---------- Given data
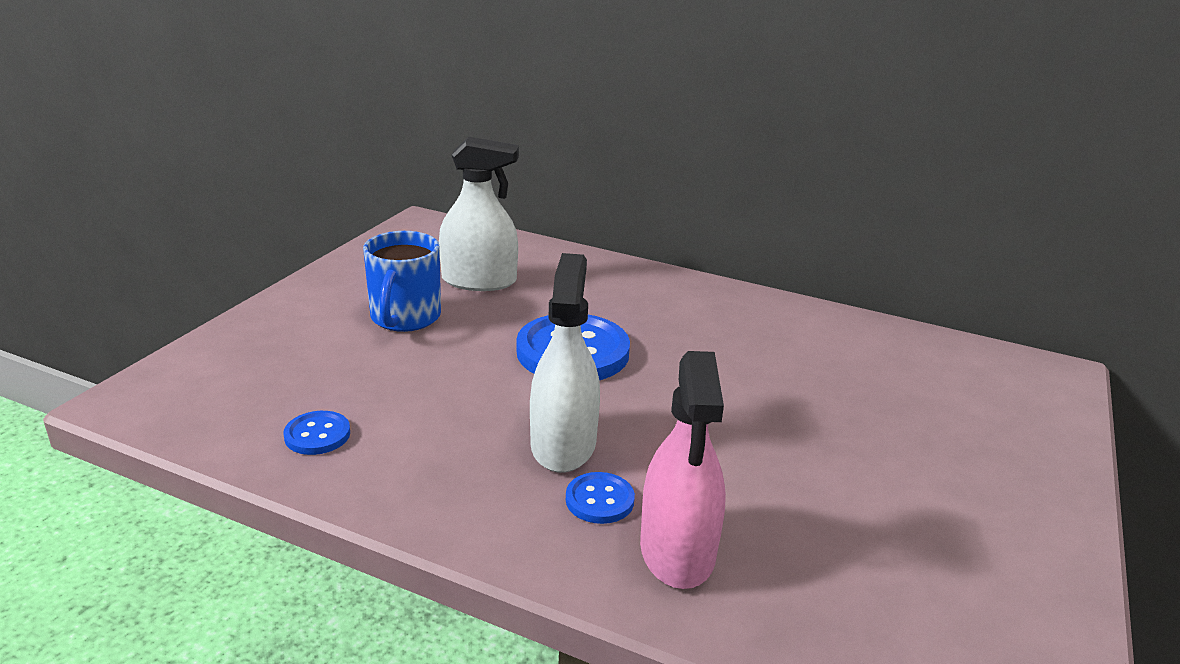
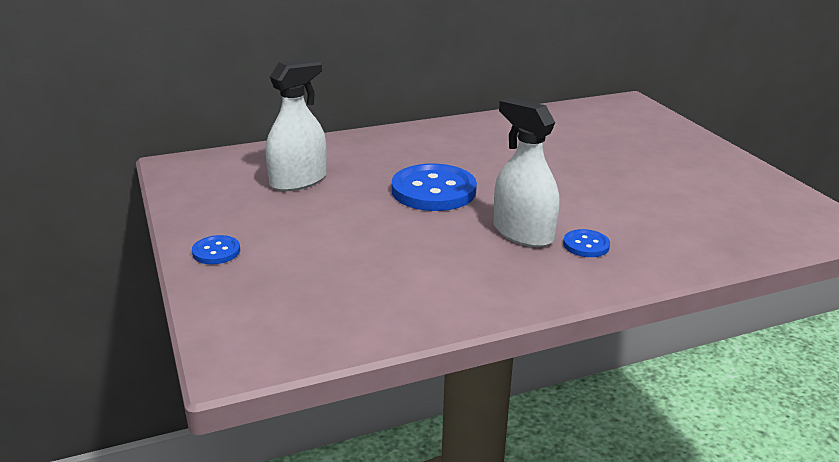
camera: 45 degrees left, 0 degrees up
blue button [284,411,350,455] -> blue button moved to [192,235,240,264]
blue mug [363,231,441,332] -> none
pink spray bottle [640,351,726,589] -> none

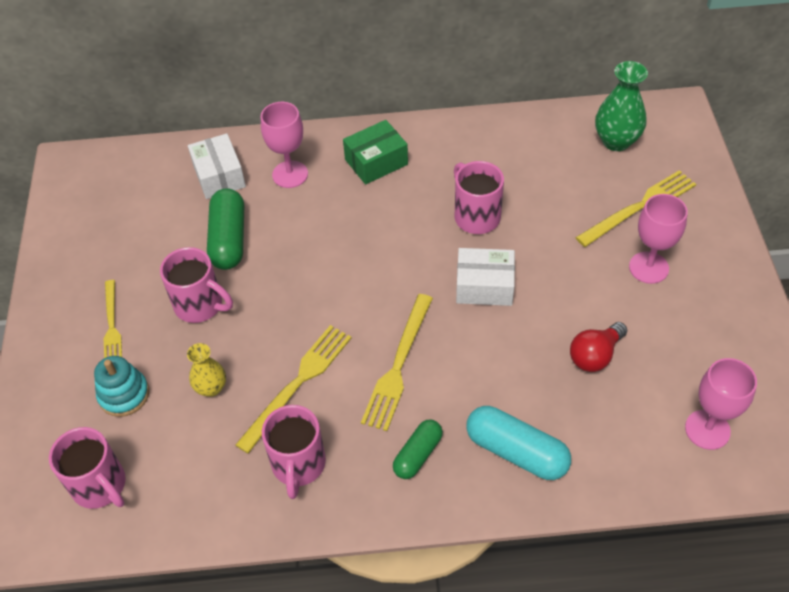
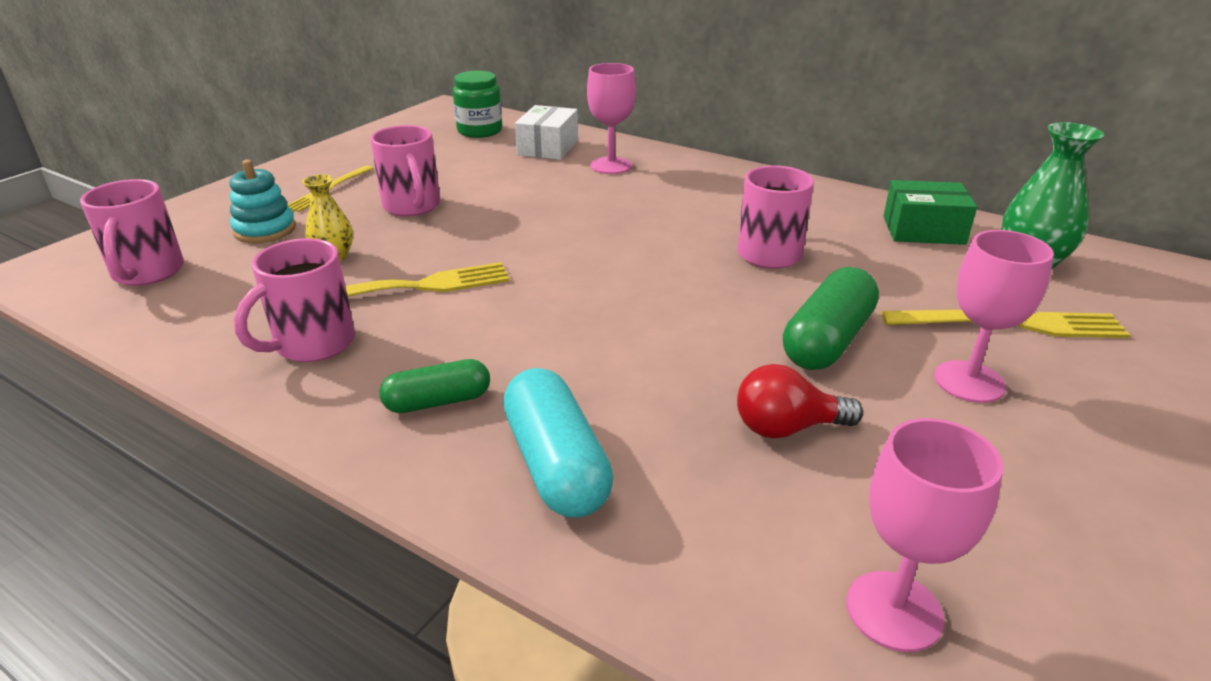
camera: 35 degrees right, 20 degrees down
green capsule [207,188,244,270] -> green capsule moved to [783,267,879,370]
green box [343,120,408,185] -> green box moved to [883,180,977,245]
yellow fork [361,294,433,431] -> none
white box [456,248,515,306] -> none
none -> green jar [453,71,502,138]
--------------------
▸ What you should do
Find all lines holding the word "green" in the records above and copy them.

▸ Response to this task
green capsule [207,188,244,270] -> green capsule moved to [783,267,879,370]
green box [343,120,408,185] -> green box moved to [883,180,977,245]
none -> green jar [453,71,502,138]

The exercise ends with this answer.